* [ASSIGNMENT]: Reproduce the data below verbatim from the line containing "Kitchen Settings: [257,310,508,483]" through its final line, and produce nothing more.

* [INFORMATION SUPPLIED]:
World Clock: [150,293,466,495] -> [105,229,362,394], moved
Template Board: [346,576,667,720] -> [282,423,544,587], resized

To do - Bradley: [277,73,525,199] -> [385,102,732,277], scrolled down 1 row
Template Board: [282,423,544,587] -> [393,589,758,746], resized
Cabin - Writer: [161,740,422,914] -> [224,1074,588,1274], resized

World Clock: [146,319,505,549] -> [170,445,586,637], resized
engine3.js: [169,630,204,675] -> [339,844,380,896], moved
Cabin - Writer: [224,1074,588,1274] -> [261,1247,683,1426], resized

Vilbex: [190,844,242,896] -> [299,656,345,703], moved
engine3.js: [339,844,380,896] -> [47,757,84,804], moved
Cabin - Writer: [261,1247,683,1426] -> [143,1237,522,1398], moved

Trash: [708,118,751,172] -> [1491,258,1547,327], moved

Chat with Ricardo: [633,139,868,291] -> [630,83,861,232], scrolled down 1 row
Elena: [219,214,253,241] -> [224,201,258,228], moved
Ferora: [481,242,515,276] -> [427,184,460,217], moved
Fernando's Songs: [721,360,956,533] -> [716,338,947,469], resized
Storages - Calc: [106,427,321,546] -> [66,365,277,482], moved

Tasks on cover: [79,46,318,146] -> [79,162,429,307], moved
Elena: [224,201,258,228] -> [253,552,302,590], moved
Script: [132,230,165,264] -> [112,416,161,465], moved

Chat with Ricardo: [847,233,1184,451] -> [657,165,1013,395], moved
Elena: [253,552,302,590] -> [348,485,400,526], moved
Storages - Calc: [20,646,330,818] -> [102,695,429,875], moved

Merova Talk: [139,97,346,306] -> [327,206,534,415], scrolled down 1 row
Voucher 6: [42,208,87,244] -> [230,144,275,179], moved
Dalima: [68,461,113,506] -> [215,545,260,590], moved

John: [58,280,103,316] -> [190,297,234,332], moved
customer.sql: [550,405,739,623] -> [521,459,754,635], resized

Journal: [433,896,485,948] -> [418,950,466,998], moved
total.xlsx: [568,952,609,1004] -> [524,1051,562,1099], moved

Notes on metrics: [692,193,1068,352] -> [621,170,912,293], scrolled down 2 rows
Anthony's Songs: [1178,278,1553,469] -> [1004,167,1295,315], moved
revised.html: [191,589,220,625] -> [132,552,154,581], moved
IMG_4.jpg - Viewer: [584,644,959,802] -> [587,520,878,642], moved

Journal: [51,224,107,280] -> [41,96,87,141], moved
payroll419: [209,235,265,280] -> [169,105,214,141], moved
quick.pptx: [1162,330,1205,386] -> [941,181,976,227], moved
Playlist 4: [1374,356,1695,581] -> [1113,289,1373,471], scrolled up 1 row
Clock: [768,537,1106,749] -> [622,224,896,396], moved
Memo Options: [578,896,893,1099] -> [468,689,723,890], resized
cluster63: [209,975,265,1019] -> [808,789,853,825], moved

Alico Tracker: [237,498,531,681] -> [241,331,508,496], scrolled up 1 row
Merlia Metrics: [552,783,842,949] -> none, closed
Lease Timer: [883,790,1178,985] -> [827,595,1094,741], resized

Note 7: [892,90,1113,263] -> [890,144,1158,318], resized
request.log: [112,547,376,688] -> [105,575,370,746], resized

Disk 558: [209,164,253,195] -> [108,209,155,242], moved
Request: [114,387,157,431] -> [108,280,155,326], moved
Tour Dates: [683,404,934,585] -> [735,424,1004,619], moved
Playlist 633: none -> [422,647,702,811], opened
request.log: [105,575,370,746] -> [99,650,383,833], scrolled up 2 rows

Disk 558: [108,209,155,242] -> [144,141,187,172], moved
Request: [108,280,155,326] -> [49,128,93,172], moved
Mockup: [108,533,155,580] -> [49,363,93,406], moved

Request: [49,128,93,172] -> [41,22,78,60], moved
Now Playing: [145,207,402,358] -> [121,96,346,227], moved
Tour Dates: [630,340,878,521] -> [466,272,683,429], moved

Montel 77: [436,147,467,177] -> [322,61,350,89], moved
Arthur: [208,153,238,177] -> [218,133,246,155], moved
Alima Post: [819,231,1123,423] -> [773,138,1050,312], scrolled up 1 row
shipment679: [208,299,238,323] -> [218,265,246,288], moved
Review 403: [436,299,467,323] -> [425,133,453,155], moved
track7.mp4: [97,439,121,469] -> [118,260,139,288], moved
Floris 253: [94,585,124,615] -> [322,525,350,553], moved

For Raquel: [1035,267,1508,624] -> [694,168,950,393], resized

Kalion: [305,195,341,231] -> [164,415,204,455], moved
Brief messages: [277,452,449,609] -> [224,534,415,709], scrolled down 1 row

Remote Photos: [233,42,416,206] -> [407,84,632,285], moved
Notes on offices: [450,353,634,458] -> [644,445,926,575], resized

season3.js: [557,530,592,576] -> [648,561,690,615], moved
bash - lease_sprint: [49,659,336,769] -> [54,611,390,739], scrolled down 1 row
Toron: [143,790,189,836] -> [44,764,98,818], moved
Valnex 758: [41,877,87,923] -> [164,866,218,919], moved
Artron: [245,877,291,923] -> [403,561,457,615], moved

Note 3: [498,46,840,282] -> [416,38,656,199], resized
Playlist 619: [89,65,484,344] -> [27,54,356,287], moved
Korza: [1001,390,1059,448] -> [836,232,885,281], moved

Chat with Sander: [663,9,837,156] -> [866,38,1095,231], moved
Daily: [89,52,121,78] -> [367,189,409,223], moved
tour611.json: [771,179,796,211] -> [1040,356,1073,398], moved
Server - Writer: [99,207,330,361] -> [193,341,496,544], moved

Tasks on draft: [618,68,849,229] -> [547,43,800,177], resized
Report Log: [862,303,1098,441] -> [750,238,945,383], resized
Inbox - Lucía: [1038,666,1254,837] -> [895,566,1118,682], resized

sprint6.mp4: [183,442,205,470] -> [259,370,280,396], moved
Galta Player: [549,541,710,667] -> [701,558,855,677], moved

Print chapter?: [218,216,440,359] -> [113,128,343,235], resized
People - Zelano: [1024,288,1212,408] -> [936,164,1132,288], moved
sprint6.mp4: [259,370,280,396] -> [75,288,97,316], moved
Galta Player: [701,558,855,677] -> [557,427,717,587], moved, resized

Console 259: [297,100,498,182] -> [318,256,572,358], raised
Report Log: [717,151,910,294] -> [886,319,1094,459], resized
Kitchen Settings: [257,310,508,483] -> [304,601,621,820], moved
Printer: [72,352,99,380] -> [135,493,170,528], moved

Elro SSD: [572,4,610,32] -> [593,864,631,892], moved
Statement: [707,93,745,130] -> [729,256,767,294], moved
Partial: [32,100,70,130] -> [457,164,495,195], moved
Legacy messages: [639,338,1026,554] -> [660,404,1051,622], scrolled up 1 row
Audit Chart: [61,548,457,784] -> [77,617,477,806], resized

* [RESPONSE TO THIS TASK]:
Kitchen Settings: [257,310,508,483] -> [304,601,621,820], moved
Printer: [72,352,99,380] -> [135,493,170,528], moved

Elro SSD: [572,4,610,32] -> [593,864,631,892], moved
Statement: [707,93,745,130] -> [729,256,767,294], moved
Partial: [32,100,70,130] -> [457,164,495,195], moved
Legacy messages: [639,338,1026,554] -> [660,404,1051,622], scrolled up 1 row
Audit Chart: [61,548,457,784] -> [77,617,477,806], resized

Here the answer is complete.